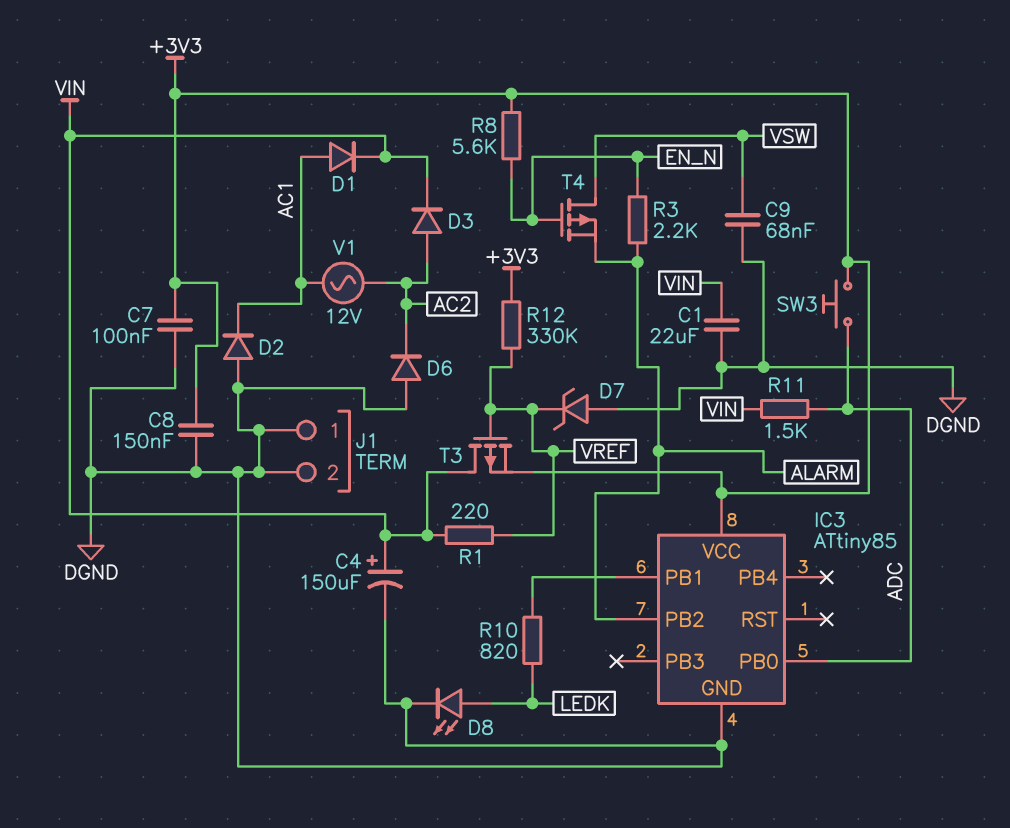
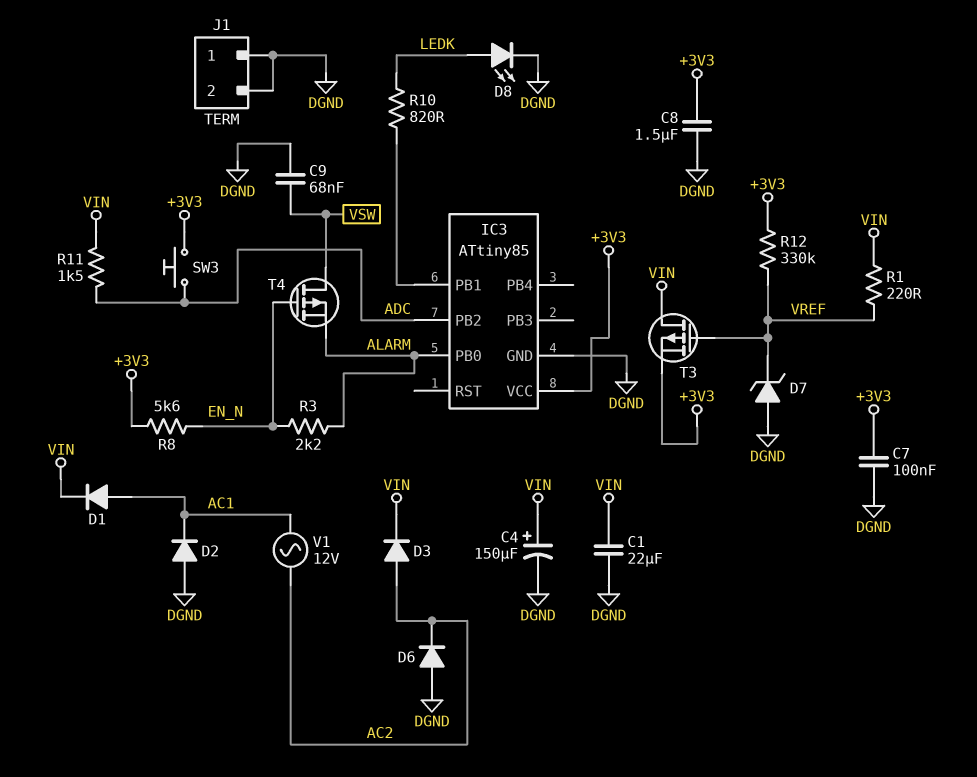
C8: 150nF (+3V3, DGND) -> 1.5uF (+3V3, DGND)
IC3 pin PB0: ADC -> ALARM
IC3 pin PB2: ALARM -> ADC

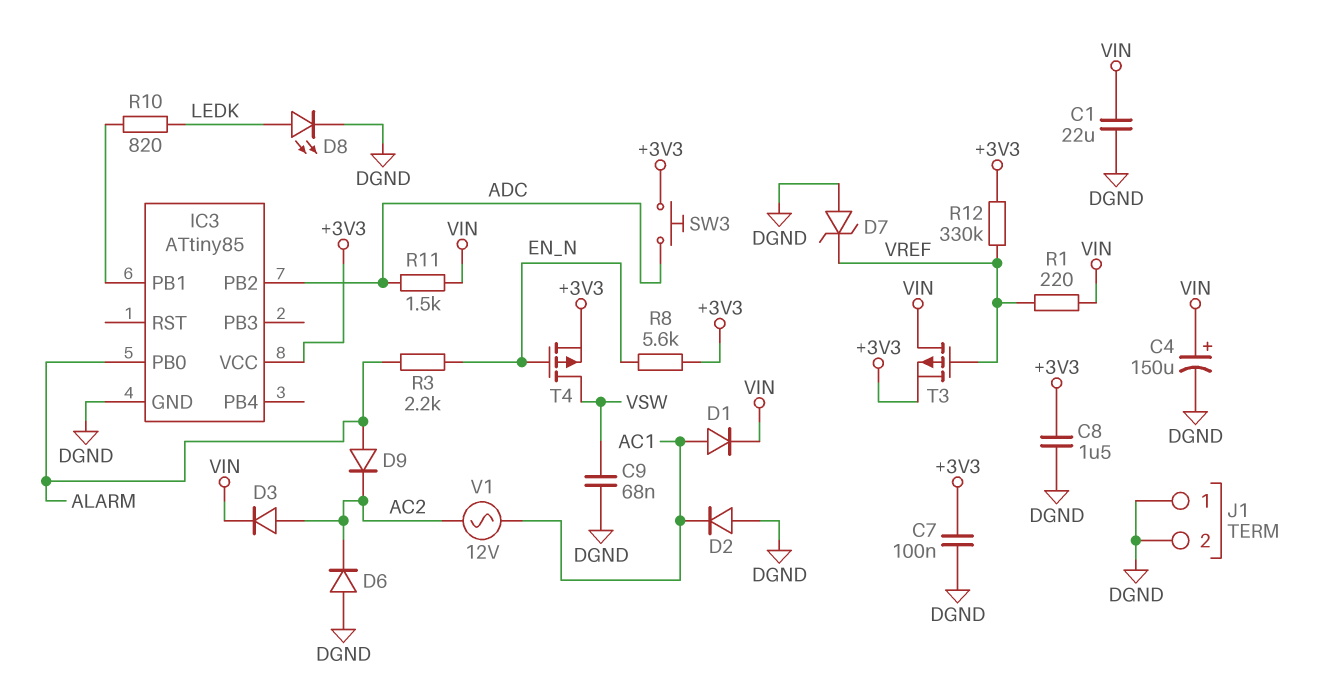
D9: none -> diode (A ALARM, K AC2)
T4: PMOS (G EN_N, D VSW, S ALARM) -> PMOS (G EN_N, D VSW, S +3V3)

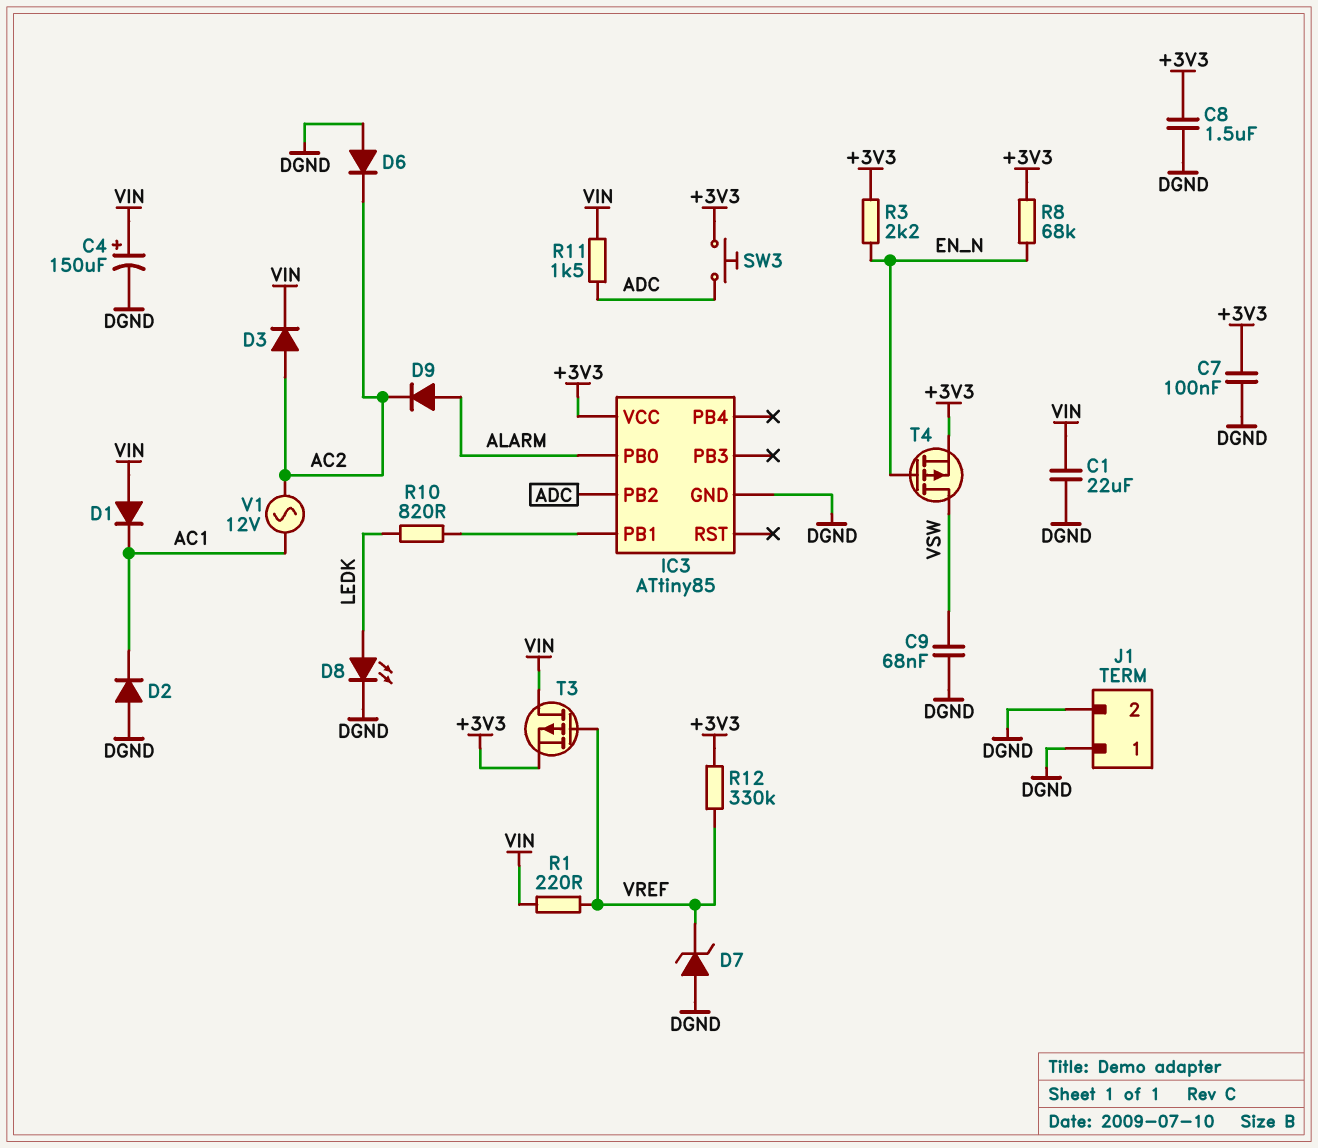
D1: diode (A AC1, K VIN) -> diode (A VIN, K AC1)
R3: 2.2k (ALARM, EN_N) -> 2.2k (+3V3, EN_N)
R8: 5.6k (+3V3, EN_N) -> 68k (+3V3, EN_N)

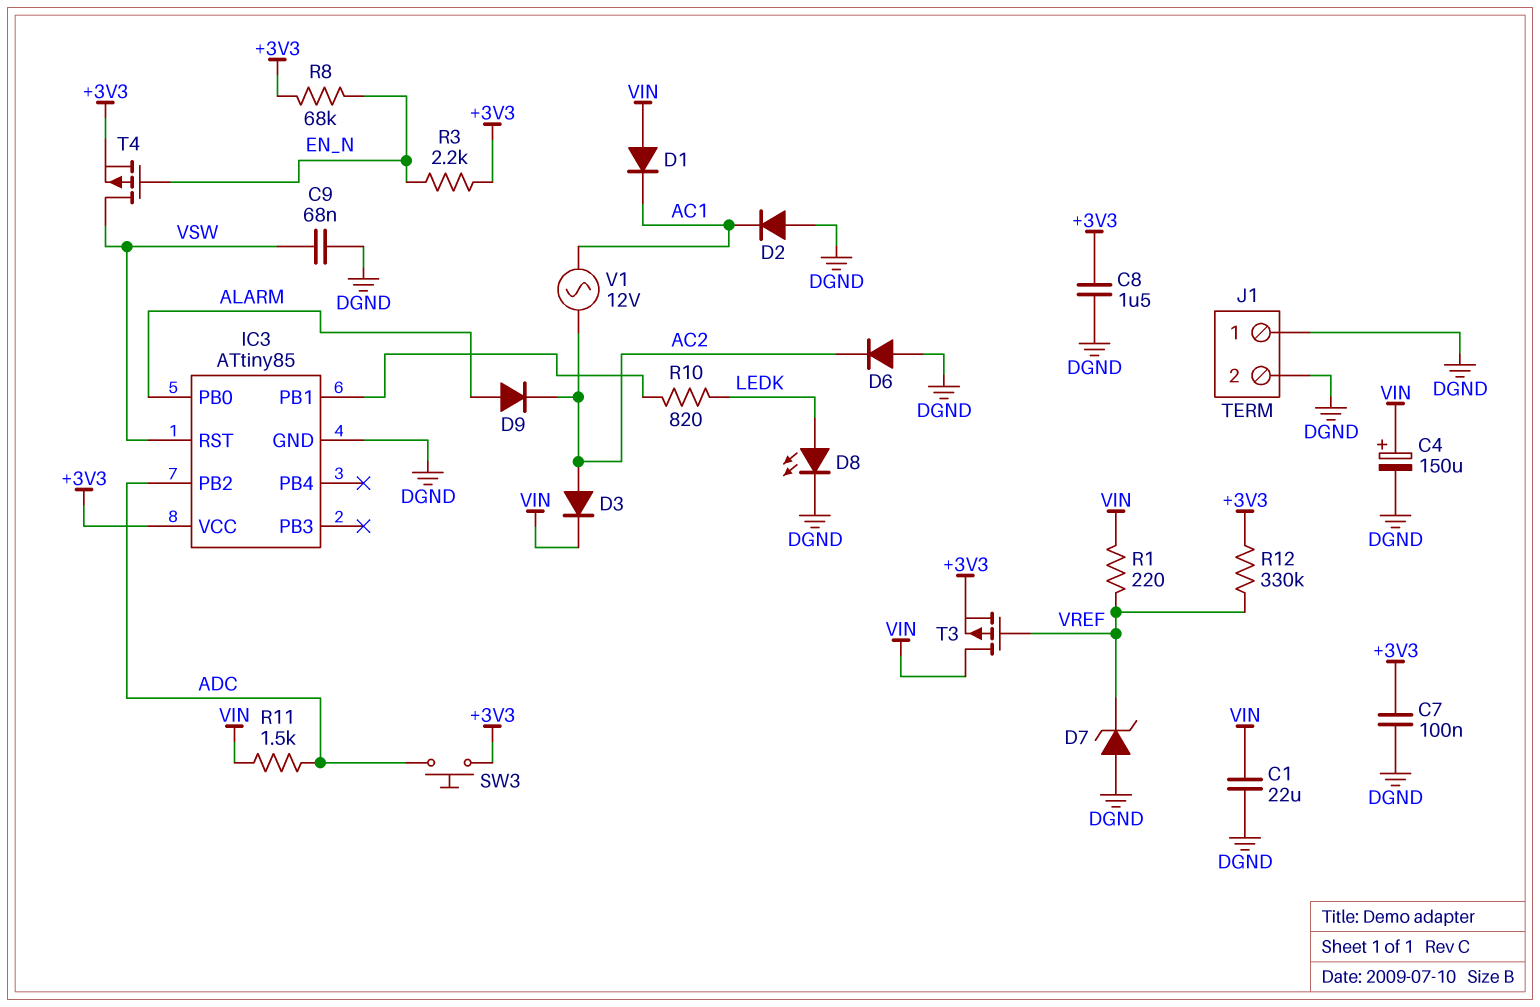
IC3 pin RST: none -> VSW

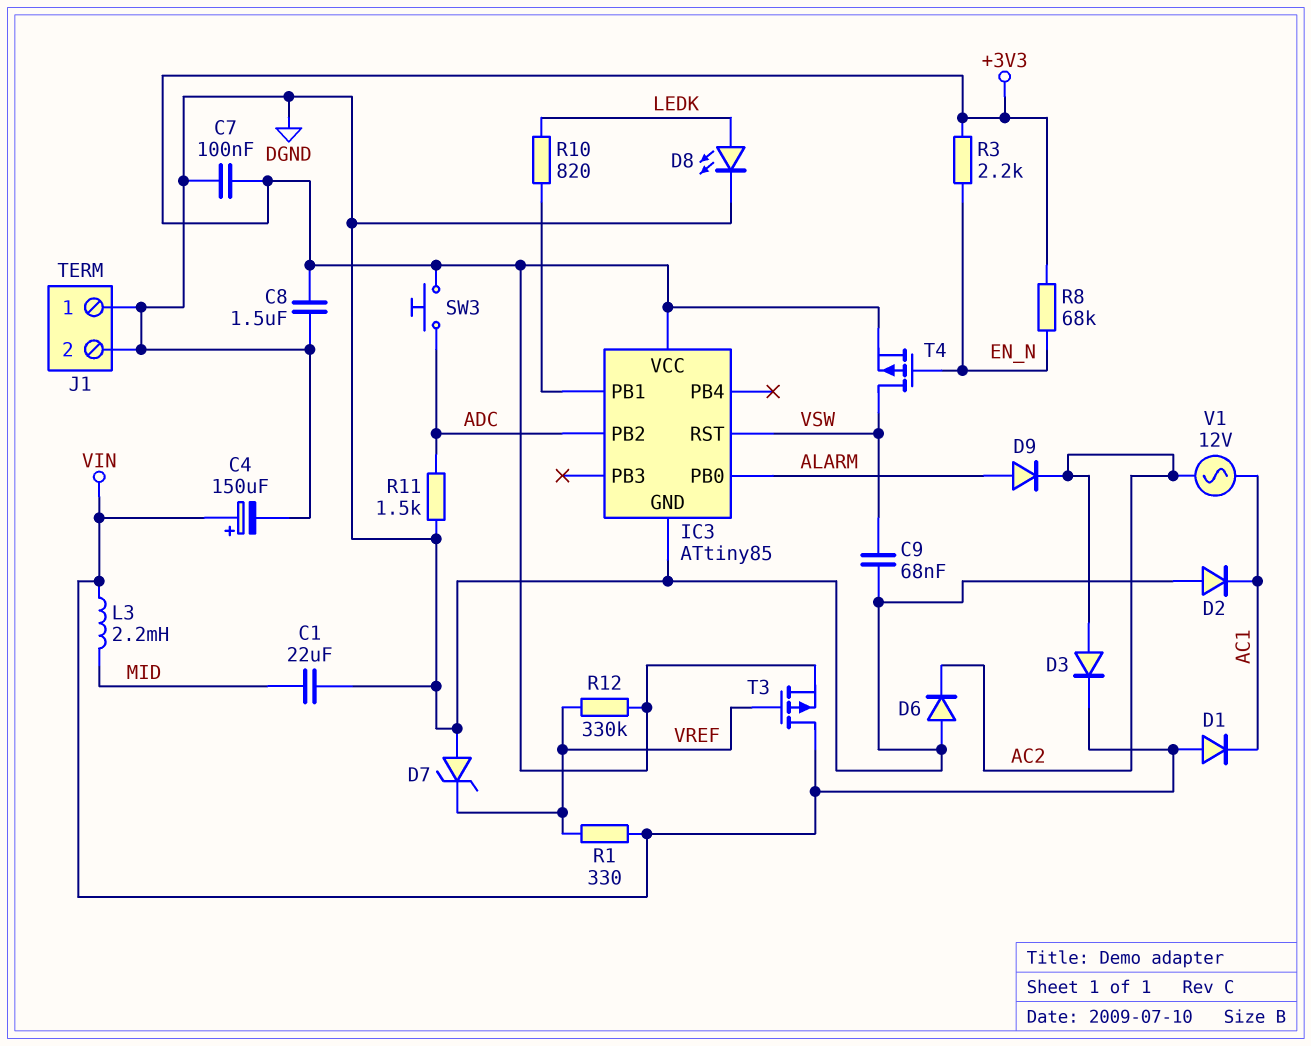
C1: 22uF (DGND, VIN) -> 22uF (DGND, MID)
L3: none -> 2.2mH (MID, VIN)
R1: 220 (VIN, VREF) -> 330 (VIN, VREF)
R11: 1.5k (ADC, VIN) -> 1.5k (ADC, DGND)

====

* EXERCISE DIRECTIONS *
The entries above need an exact copy without their pictures.

* TASK SOLUTION *
C8: 150nF (+3V3, DGND) -> 1.5uF (+3V3, DGND)
IC3 pin PB0: ADC -> ALARM
IC3 pin PB2: ALARM -> ADC

D9: none -> diode (A ALARM, K AC2)
T4: PMOS (G EN_N, D VSW, S ALARM) -> PMOS (G EN_N, D VSW, S +3V3)

D1: diode (A AC1, K VIN) -> diode (A VIN, K AC1)
R3: 2.2k (ALARM, EN_N) -> 2.2k (+3V3, EN_N)
R8: 5.6k (+3V3, EN_N) -> 68k (+3V3, EN_N)

IC3 pin RST: none -> VSW

C1: 22uF (DGND, VIN) -> 22uF (DGND, MID)
L3: none -> 2.2mH (MID, VIN)
R1: 220 (VIN, VREF) -> 330 (VIN, VREF)
R11: 1.5k (ADC, VIN) -> 1.5k (ADC, DGND)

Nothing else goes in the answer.